* _Data provided_
|---|
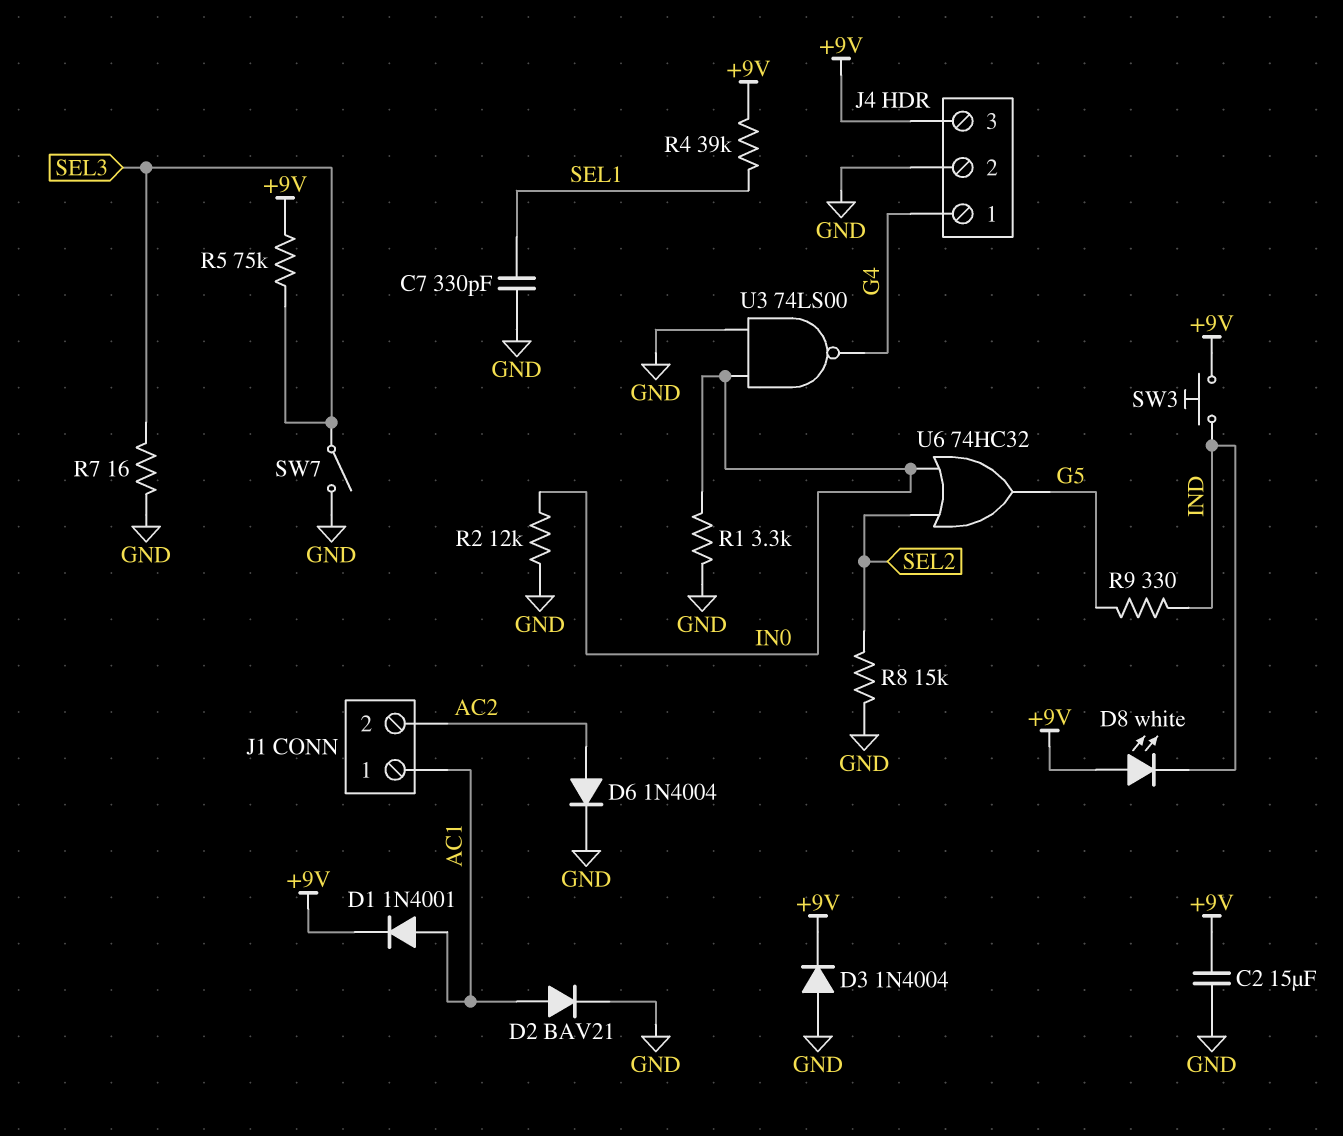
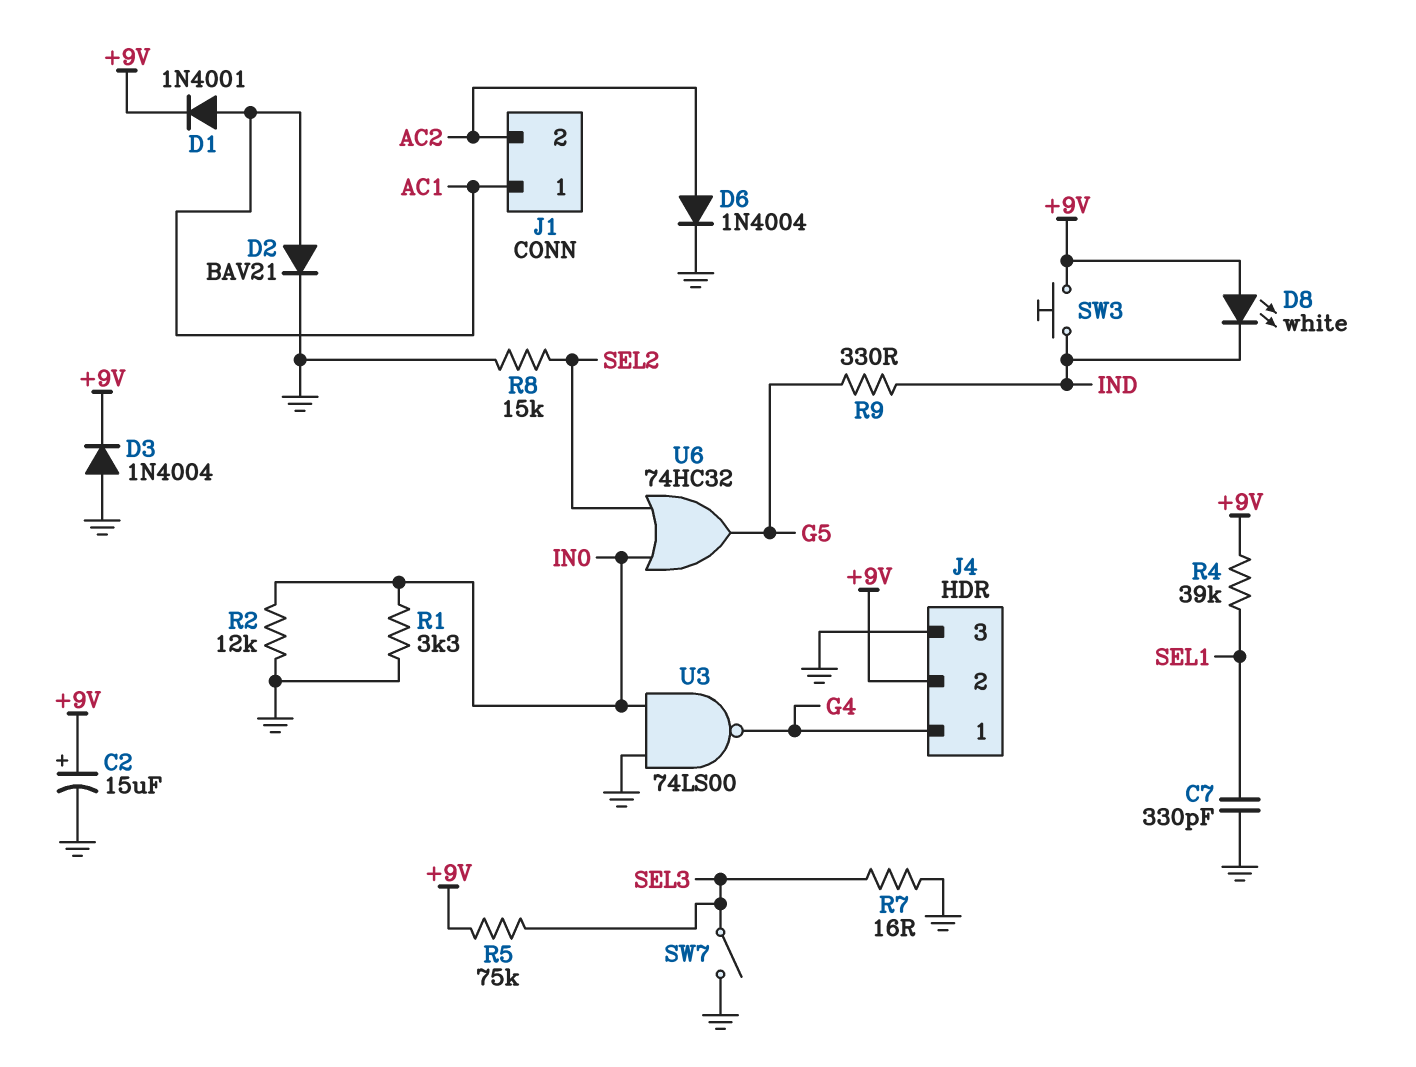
C2: 15uF (+9V, GND) -> 15uF (plus +9V, minus GND)
J4 pin 2: GND -> +9V
J4 pin 3: +9V -> GND

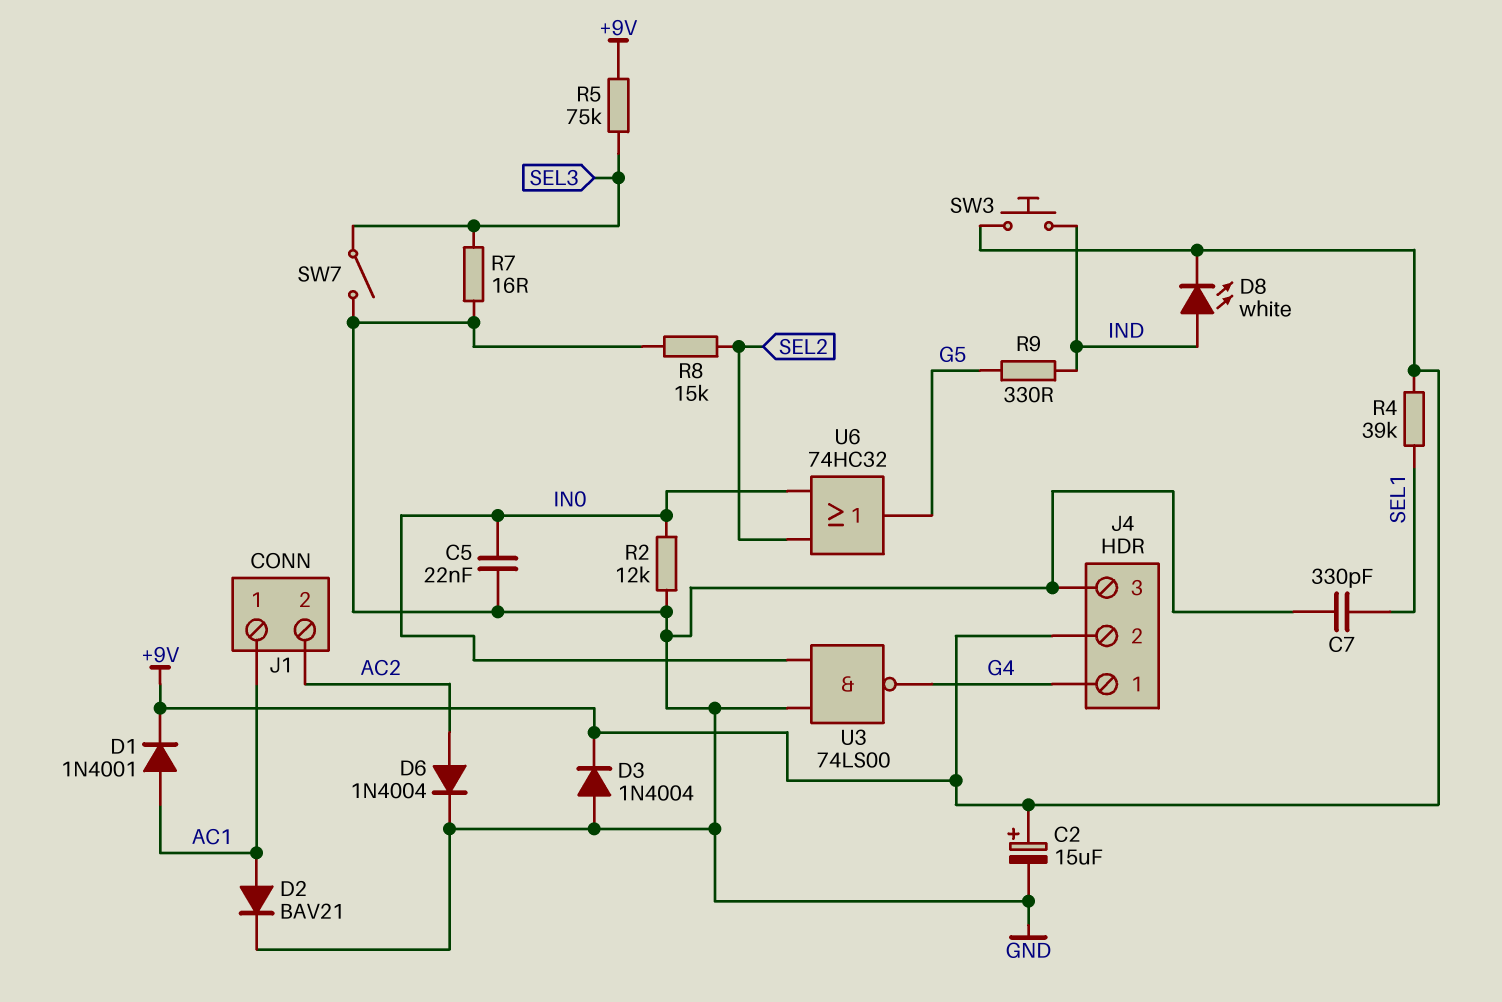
C5: none -> 22nF (GND, IN0)
D8: LED white (A +9V, K IND) -> LED white (A IND, K +9V)
R1: 3.3k (GND, IN0) -> none

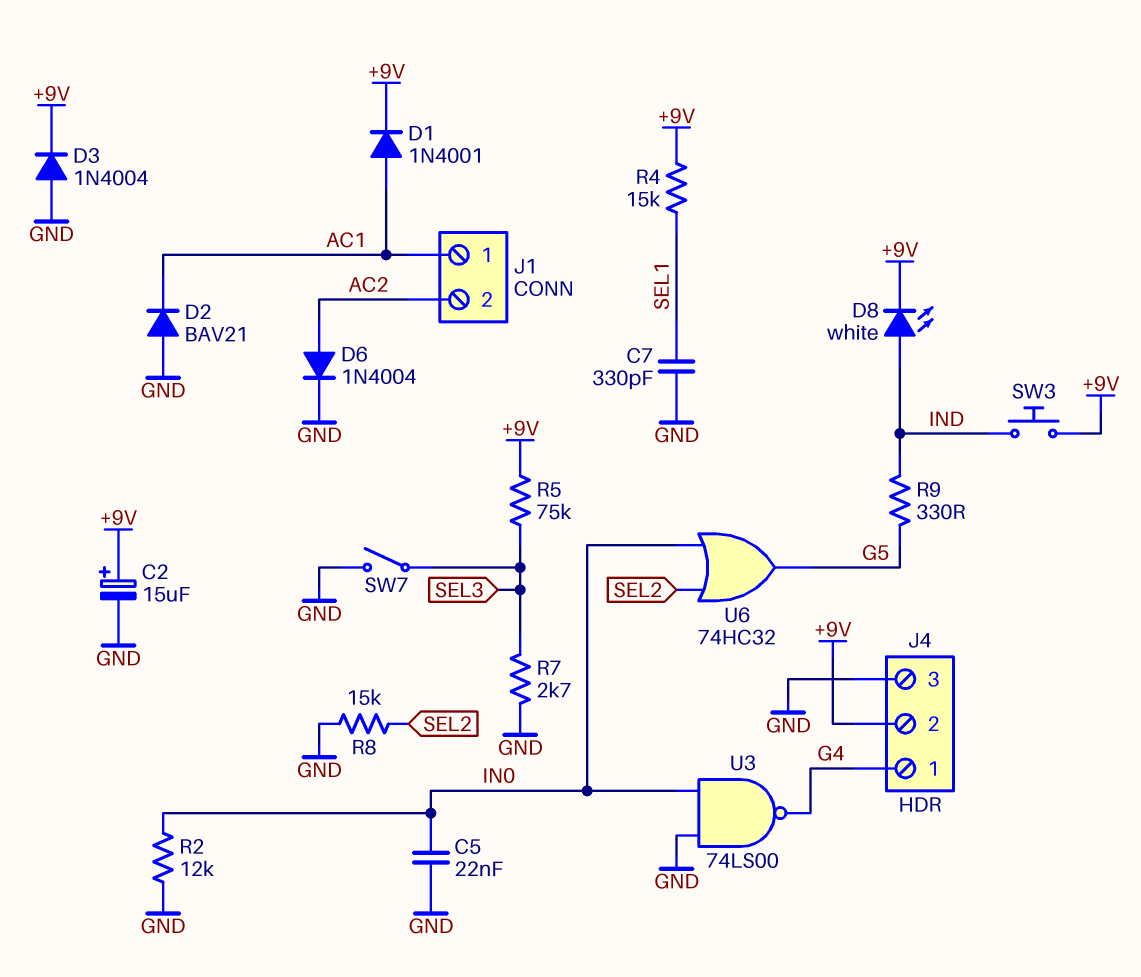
D2: diode BAV21 (A AC1, K GND) -> diode BAV21 (A GND, K AC1)
R4: 39k (+9V, SEL1) -> 15k (+9V, SEL1)
R7: 16 (GND, SEL3) -> 2.7k (GND, SEL3)

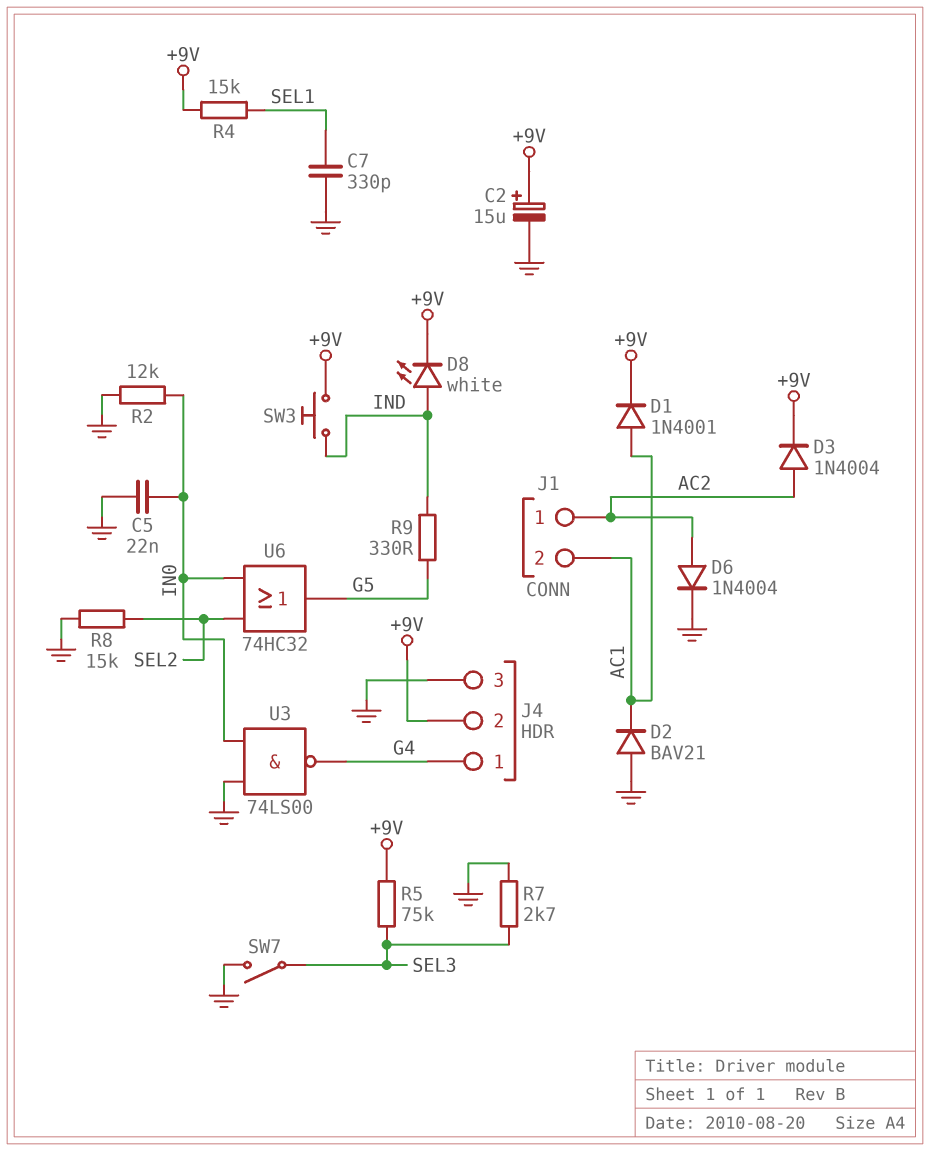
D3: diode 1N4004 (A GND, K +9V) -> diode 1N4004 (A AC2, K +9V)
J1 pin 1: AC1 -> AC2
J1 pin 2: AC2 -> AC1

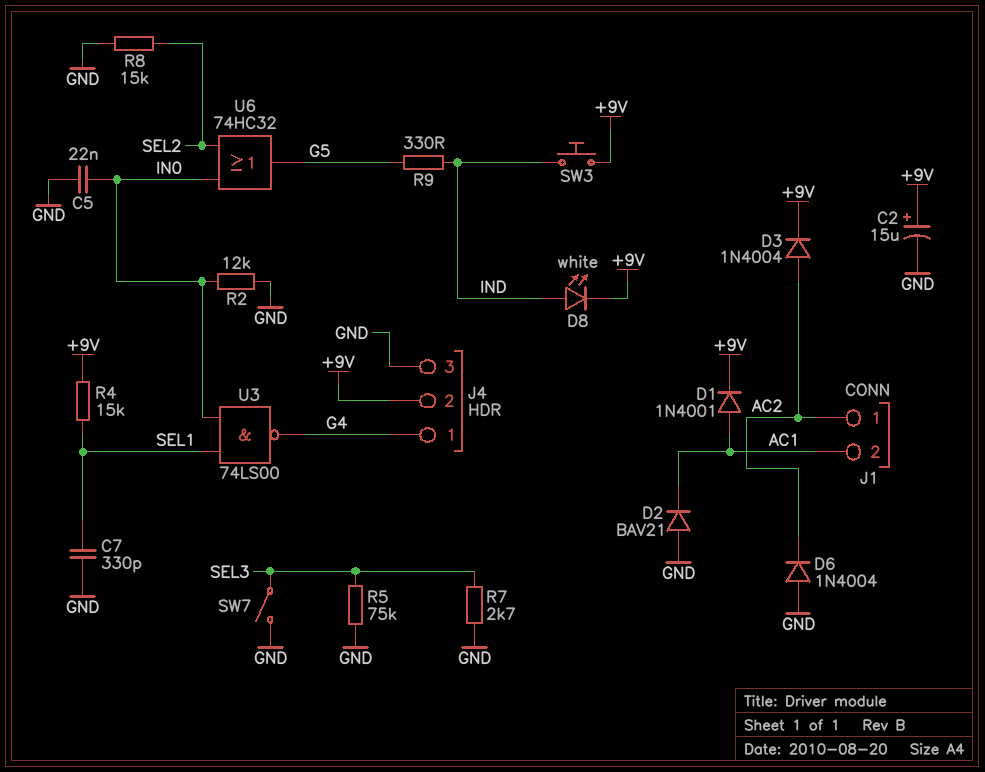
D6: diode 1N4004 (A AC2, K GND) -> diode 1N4004 (A GND, K AC2)
R5: 75k (+9V, SEL3) -> 75k (GND, SEL3)
U3: NAND 74LS00 (in GND, in IN0, out G4) -> NAND 74LS00 (in IN0, in SEL1, out G4)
|---|
* _About this exercise_
Working from the entries above, filter out every line that lacks "none" and copy what remains.

* _Solution below_
C5: none -> 22nF (GND, IN0)
R1: 3.3k (GND, IN0) -> none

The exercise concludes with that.